#### PROBLEM TO WORK ON:
Will you transcribe the entries that follow, exactly and in full?

*** Opening of PROVIDED DATA ***

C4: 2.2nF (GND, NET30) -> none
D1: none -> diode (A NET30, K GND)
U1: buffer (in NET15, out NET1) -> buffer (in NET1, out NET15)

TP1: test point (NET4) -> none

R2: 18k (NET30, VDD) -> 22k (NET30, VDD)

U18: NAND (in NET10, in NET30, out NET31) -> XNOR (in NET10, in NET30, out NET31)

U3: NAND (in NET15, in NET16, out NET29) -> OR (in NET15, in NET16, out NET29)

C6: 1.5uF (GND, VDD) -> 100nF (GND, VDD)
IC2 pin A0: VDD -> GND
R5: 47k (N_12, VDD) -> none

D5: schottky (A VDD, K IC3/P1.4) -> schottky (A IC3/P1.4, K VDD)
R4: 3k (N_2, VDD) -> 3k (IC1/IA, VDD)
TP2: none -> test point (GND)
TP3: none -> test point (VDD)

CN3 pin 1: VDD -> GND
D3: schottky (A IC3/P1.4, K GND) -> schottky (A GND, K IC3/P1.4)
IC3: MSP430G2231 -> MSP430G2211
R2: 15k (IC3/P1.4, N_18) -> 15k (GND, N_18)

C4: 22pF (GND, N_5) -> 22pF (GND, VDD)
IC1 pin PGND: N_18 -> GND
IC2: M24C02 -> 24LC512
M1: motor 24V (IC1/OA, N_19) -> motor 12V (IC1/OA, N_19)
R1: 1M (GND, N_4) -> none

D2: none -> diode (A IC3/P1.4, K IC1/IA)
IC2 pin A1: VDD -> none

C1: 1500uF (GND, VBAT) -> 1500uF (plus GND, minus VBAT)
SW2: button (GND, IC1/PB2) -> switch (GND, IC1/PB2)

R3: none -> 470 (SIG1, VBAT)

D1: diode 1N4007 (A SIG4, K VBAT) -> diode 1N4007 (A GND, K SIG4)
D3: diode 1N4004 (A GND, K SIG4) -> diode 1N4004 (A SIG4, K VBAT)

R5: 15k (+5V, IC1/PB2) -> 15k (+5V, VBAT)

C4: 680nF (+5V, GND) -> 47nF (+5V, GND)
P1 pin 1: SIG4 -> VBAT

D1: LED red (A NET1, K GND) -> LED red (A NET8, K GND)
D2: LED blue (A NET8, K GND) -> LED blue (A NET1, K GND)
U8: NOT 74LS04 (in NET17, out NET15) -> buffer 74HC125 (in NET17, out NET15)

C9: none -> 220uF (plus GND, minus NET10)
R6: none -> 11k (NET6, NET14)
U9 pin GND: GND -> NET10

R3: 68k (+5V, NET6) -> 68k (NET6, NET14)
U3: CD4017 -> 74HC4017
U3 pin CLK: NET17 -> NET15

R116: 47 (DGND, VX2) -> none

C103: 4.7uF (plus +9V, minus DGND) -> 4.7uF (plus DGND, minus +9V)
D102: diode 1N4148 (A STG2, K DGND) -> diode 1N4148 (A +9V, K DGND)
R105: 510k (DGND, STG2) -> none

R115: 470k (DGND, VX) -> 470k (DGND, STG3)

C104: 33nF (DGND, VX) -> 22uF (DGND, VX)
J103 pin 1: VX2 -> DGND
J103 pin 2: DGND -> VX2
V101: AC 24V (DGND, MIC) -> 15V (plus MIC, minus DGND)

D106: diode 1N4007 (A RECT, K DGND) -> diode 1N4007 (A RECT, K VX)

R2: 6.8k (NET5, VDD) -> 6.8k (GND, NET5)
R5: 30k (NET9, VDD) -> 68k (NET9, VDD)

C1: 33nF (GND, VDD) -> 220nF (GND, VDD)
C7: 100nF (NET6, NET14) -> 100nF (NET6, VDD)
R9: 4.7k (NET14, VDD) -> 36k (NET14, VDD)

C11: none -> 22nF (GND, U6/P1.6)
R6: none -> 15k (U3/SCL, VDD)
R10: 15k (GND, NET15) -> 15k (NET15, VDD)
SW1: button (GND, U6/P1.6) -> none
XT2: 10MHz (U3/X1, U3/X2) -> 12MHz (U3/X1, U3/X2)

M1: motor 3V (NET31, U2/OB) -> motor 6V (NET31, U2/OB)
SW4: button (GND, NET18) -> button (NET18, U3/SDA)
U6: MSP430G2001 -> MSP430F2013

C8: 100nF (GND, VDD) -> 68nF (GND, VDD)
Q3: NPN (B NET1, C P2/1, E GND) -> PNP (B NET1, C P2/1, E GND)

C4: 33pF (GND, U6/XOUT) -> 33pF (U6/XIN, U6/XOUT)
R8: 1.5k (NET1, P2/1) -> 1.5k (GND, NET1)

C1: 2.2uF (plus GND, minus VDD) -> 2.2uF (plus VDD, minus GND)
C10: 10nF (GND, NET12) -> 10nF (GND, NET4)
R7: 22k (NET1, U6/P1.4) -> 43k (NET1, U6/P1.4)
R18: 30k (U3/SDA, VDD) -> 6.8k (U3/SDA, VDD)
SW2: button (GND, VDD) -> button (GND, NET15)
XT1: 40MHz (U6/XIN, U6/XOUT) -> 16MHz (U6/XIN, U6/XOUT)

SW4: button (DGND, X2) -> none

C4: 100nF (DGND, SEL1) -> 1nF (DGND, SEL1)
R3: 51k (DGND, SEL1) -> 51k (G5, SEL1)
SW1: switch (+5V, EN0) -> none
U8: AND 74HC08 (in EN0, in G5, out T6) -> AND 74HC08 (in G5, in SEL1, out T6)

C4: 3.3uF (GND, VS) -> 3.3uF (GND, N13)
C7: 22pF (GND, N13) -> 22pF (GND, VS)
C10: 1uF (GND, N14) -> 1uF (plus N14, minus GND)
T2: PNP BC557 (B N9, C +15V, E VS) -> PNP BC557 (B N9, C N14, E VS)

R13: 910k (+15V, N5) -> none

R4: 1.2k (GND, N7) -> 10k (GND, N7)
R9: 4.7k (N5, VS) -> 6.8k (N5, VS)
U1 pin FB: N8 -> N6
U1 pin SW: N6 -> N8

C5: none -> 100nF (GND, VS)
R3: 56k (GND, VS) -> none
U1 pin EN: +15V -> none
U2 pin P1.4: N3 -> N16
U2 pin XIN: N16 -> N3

*** Close of PROVIDED DATA ***

#### SOLUTION BELOW:
C4: 2.2nF (GND, NET30) -> none
D1: none -> diode (A NET30, K GND)
U1: buffer (in NET15, out NET1) -> buffer (in NET1, out NET15)

TP1: test point (NET4) -> none

R2: 18k (NET30, VDD) -> 22k (NET30, VDD)

U18: NAND (in NET10, in NET30, out NET31) -> XNOR (in NET10, in NET30, out NET31)

U3: NAND (in NET15, in NET16, out NET29) -> OR (in NET15, in NET16, out NET29)

C6: 1.5uF (GND, VDD) -> 100nF (GND, VDD)
IC2 pin A0: VDD -> GND
R5: 47k (N_12, VDD) -> none

D5: schottky (A VDD, K IC3/P1.4) -> schottky (A IC3/P1.4, K VDD)
R4: 3k (N_2, VDD) -> 3k (IC1/IA, VDD)
TP2: none -> test point (GND)
TP3: none -> test point (VDD)

CN3 pin 1: VDD -> GND
D3: schottky (A IC3/P1.4, K GND) -> schottky (A GND, K IC3/P1.4)
IC3: MSP430G2231 -> MSP430G2211
R2: 15k (IC3/P1.4, N_18) -> 15k (GND, N_18)

C4: 22pF (GND, N_5) -> 22pF (GND, VDD)
IC1 pin PGND: N_18 -> GND
IC2: M24C02 -> 24LC512
M1: motor 24V (IC1/OA, N_19) -> motor 12V (IC1/OA, N_19)
R1: 1M (GND, N_4) -> none

D2: none -> diode (A IC3/P1.4, K IC1/IA)
IC2 pin A1: VDD -> none

C1: 1500uF (GND, VBAT) -> 1500uF (plus GND, minus VBAT)
SW2: button (GND, IC1/PB2) -> switch (GND, IC1/PB2)

R3: none -> 470 (SIG1, VBAT)

D1: diode 1N4007 (A SIG4, K VBAT) -> diode 1N4007 (A GND, K SIG4)
D3: diode 1N4004 (A GND, K SIG4) -> diode 1N4004 (A SIG4, K VBAT)

R5: 15k (+5V, IC1/PB2) -> 15k (+5V, VBAT)

C4: 680nF (+5V, GND) -> 47nF (+5V, GND)
P1 pin 1: SIG4 -> VBAT

D1: LED red (A NET1, K GND) -> LED red (A NET8, K GND)
D2: LED blue (A NET8, K GND) -> LED blue (A NET1, K GND)
U8: NOT 74LS04 (in NET17, out NET15) -> buffer 74HC125 (in NET17, out NET15)

C9: none -> 220uF (plus GND, minus NET10)
R6: none -> 11k (NET6, NET14)
U9 pin GND: GND -> NET10

R3: 68k (+5V, NET6) -> 68k (NET6, NET14)
U3: CD4017 -> 74HC4017
U3 pin CLK: NET17 -> NET15

R116: 47 (DGND, VX2) -> none

C103: 4.7uF (plus +9V, minus DGND) -> 4.7uF (plus DGND, minus +9V)
D102: diode 1N4148 (A STG2, K DGND) -> diode 1N4148 (A +9V, K DGND)
R105: 510k (DGND, STG2) -> none

R115: 470k (DGND, VX) -> 470k (DGND, STG3)

C104: 33nF (DGND, VX) -> 22uF (DGND, VX)
J103 pin 1: VX2 -> DGND
J103 pin 2: DGND -> VX2
V101: AC 24V (DGND, MIC) -> 15V (plus MIC, minus DGND)

D106: diode 1N4007 (A RECT, K DGND) -> diode 1N4007 (A RECT, K VX)

R2: 6.8k (NET5, VDD) -> 6.8k (GND, NET5)
R5: 30k (NET9, VDD) -> 68k (NET9, VDD)

C1: 33nF (GND, VDD) -> 220nF (GND, VDD)
C7: 100nF (NET6, NET14) -> 100nF (NET6, VDD)
R9: 4.7k (NET14, VDD) -> 36k (NET14, VDD)

C11: none -> 22nF (GND, U6/P1.6)
R6: none -> 15k (U3/SCL, VDD)
R10: 15k (GND, NET15) -> 15k (NET15, VDD)
SW1: button (GND, U6/P1.6) -> none
XT2: 10MHz (U3/X1, U3/X2) -> 12MHz (U3/X1, U3/X2)

M1: motor 3V (NET31, U2/OB) -> motor 6V (NET31, U2/OB)
SW4: button (GND, NET18) -> button (NET18, U3/SDA)
U6: MSP430G2001 -> MSP430F2013

C8: 100nF (GND, VDD) -> 68nF (GND, VDD)
Q3: NPN (B NET1, C P2/1, E GND) -> PNP (B NET1, C P2/1, E GND)

C4: 33pF (GND, U6/XOUT) -> 33pF (U6/XIN, U6/XOUT)
R8: 1.5k (NET1, P2/1) -> 1.5k (GND, NET1)

C1: 2.2uF (plus GND, minus VDD) -> 2.2uF (plus VDD, minus GND)
C10: 10nF (GND, NET12) -> 10nF (GND, NET4)
R7: 22k (NET1, U6/P1.4) -> 43k (NET1, U6/P1.4)
R18: 30k (U3/SDA, VDD) -> 6.8k (U3/SDA, VDD)
SW2: button (GND, VDD) -> button (GND, NET15)
XT1: 40MHz (U6/XIN, U6/XOUT) -> 16MHz (U6/XIN, U6/XOUT)

SW4: button (DGND, X2) -> none

C4: 100nF (DGND, SEL1) -> 1nF (DGND, SEL1)
R3: 51k (DGND, SEL1) -> 51k (G5, SEL1)
SW1: switch (+5V, EN0) -> none
U8: AND 74HC08 (in EN0, in G5, out T6) -> AND 74HC08 (in G5, in SEL1, out T6)

C4: 3.3uF (GND, VS) -> 3.3uF (GND, N13)
C7: 22pF (GND, N13) -> 22pF (GND, VS)
C10: 1uF (GND, N14) -> 1uF (plus N14, minus GND)
T2: PNP BC557 (B N9, C +15V, E VS) -> PNP BC557 (B N9, C N14, E VS)

R13: 910k (+15V, N5) -> none

R4: 1.2k (GND, N7) -> 10k (GND, N7)
R9: 4.7k (N5, VS) -> 6.8k (N5, VS)
U1 pin FB: N8 -> N6
U1 pin SW: N6 -> N8

C5: none -> 100nF (GND, VS)
R3: 56k (GND, VS) -> none
U1 pin EN: +15V -> none
U2 pin P1.4: N3 -> N16
U2 pin XIN: N16 -> N3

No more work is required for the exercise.